#### Exercise prompt
Down to the final line, print the records below exactly and without pictures.

--- Data for processing Enclosed Below ---

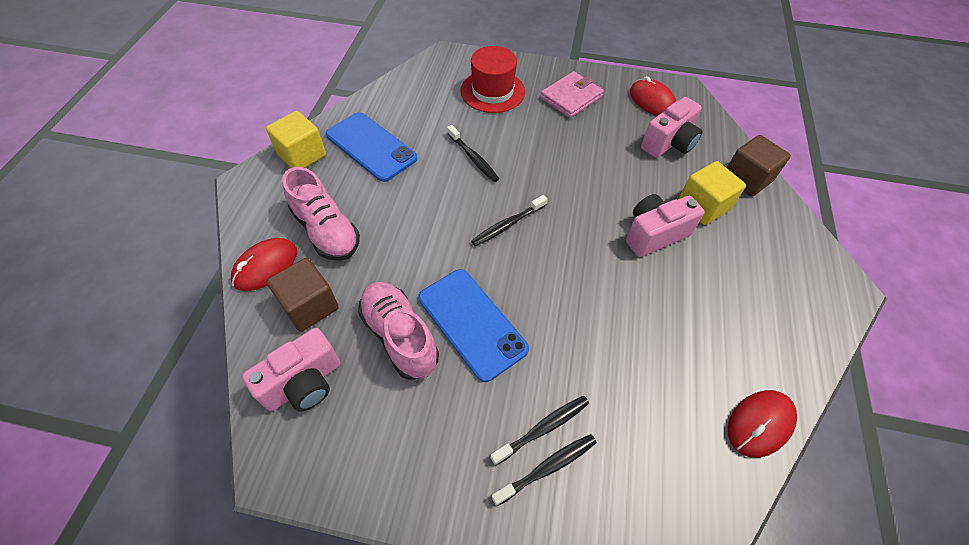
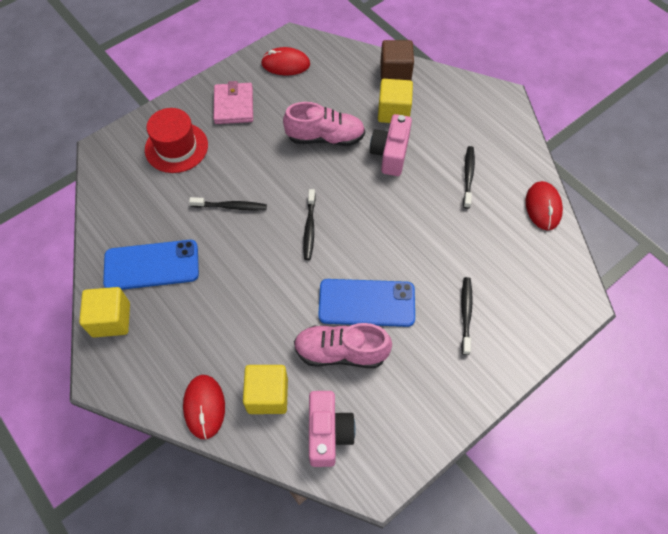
camera: 50 degrees left, 5 degrees up
(310, 306) = (267, 395): brown cube -> yellow cube
(326, 231) = (209, 346): pink shoe -> pink shoe (325, 138)
(547, 468) = (489, 328): black toothbrush -> black toothbrush (468, 176)
(669, 143) = (330, 86): pink camera -> none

--- End of Enclosed Data for processing ---

#### Solution
camera: 50 degrees left, 5 degrees up
(310, 306) = (267, 395): brown cube -> yellow cube
(326, 231) = (209, 346): pink shoe -> pink shoe (325, 138)
(547, 468) = (489, 328): black toothbrush -> black toothbrush (468, 176)
(669, 143) = (330, 86): pink camera -> none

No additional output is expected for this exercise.